Instructions to follow :: If a line in the entries below includes "yellow", show that line.

(Spatial reasoning data)
• • • •

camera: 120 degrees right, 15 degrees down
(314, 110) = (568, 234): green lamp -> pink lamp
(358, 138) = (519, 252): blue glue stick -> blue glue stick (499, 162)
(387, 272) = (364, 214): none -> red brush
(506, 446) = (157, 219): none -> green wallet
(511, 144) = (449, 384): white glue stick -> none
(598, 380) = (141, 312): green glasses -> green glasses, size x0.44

• • • •

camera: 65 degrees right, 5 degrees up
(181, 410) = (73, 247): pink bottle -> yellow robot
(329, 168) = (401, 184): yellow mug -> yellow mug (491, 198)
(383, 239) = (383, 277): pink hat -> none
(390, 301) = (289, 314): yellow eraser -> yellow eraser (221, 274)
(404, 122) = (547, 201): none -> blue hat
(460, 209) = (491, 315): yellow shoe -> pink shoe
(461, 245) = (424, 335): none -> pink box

• • • •

Finished task ::
(181, 410) = (73, 247): pink bottle -> yellow robot
(329, 168) = (401, 184): yellow mug -> yellow mug (491, 198)
(390, 301) = (289, 314): yellow eraser -> yellow eraser (221, 274)
(460, 209) = (491, 315): yellow shoe -> pink shoe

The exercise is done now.